Among the records below, find the line that has "C4: 100nF (GND, NET11)"; from there, give the lines again exactly, and stop after the line that has "R4: 1.1k (N012, N025) -> none".

[Provided information — start]

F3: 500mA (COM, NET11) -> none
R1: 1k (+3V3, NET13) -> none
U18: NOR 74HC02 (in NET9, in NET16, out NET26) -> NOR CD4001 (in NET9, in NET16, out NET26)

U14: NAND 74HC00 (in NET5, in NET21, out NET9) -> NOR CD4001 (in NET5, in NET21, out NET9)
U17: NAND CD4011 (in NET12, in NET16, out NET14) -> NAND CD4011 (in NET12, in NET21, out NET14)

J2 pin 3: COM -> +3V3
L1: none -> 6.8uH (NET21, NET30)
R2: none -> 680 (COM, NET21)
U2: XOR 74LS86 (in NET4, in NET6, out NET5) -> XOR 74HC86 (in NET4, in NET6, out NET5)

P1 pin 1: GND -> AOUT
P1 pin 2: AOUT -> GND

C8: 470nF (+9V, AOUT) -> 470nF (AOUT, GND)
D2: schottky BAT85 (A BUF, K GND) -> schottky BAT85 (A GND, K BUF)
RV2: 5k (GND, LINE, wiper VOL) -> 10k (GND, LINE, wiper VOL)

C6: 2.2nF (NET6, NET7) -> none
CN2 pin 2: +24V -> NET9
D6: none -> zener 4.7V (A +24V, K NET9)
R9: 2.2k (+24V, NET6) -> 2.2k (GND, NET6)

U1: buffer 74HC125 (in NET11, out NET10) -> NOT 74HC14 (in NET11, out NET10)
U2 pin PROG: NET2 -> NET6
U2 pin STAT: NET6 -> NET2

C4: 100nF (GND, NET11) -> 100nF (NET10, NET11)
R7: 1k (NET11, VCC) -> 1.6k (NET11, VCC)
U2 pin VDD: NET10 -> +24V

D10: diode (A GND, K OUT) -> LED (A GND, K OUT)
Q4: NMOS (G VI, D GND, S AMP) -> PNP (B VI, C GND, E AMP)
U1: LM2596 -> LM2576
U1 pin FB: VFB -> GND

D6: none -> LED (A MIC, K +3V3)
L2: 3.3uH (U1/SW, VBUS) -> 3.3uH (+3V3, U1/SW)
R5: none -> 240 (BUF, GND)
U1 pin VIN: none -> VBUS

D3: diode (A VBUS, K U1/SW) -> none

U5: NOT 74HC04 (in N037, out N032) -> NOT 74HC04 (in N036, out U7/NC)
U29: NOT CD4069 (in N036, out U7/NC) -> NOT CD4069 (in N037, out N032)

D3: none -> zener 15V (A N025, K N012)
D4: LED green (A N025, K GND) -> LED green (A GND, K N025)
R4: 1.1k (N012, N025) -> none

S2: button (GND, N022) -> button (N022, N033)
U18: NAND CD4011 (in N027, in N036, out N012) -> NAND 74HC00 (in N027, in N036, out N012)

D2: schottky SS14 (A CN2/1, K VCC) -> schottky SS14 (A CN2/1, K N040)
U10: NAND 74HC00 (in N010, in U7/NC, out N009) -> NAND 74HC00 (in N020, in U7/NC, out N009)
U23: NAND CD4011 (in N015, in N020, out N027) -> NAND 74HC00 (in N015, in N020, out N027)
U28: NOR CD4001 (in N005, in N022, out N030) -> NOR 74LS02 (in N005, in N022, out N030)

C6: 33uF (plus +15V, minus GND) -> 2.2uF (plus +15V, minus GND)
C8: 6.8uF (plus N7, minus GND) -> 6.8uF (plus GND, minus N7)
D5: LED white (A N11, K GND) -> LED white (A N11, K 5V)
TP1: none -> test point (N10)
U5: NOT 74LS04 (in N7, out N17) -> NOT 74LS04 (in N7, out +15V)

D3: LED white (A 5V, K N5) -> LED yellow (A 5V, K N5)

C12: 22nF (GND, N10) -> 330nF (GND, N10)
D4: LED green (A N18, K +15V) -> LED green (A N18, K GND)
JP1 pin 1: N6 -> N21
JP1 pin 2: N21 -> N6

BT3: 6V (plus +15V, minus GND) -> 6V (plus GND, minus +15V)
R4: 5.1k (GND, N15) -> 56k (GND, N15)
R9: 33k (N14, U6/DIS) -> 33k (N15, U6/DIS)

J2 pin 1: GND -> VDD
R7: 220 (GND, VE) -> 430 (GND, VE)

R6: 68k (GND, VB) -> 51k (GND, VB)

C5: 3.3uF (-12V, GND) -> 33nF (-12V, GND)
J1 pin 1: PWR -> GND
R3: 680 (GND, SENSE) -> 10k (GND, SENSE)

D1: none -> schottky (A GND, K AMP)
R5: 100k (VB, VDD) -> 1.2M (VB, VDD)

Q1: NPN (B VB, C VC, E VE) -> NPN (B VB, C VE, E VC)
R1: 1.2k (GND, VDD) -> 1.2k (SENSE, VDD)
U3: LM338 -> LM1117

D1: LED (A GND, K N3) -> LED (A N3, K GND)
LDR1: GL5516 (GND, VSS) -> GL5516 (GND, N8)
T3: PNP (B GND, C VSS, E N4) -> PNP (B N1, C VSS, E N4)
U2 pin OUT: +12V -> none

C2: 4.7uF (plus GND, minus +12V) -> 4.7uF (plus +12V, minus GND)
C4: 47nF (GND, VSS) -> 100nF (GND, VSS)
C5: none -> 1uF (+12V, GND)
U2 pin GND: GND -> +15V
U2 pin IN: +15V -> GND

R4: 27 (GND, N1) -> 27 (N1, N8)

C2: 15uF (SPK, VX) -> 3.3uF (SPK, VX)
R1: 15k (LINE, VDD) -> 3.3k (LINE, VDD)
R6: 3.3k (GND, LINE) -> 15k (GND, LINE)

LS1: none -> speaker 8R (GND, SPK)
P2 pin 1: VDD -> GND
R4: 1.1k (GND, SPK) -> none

[Provided information — finish]

**Solution for this task:**
C4: 100nF (GND, NET11) -> 100nF (NET10, NET11)
R7: 1k (NET11, VCC) -> 1.6k (NET11, VCC)
U2 pin VDD: NET10 -> +24V

D10: diode (A GND, K OUT) -> LED (A GND, K OUT)
Q4: NMOS (G VI, D GND, S AMP) -> PNP (B VI, C GND, E AMP)
U1: LM2596 -> LM2576
U1 pin FB: VFB -> GND

D6: none -> LED (A MIC, K +3V3)
L2: 3.3uH (U1/SW, VBUS) -> 3.3uH (+3V3, U1/SW)
R5: none -> 240 (BUF, GND)
U1 pin VIN: none -> VBUS

D3: diode (A VBUS, K U1/SW) -> none

U5: NOT 74HC04 (in N037, out N032) -> NOT 74HC04 (in N036, out U7/NC)
U29: NOT CD4069 (in N036, out U7/NC) -> NOT CD4069 (in N037, out N032)

D3: none -> zener 15V (A N025, K N012)
D4: LED green (A N025, K GND) -> LED green (A GND, K N025)
R4: 1.1k (N012, N025) -> none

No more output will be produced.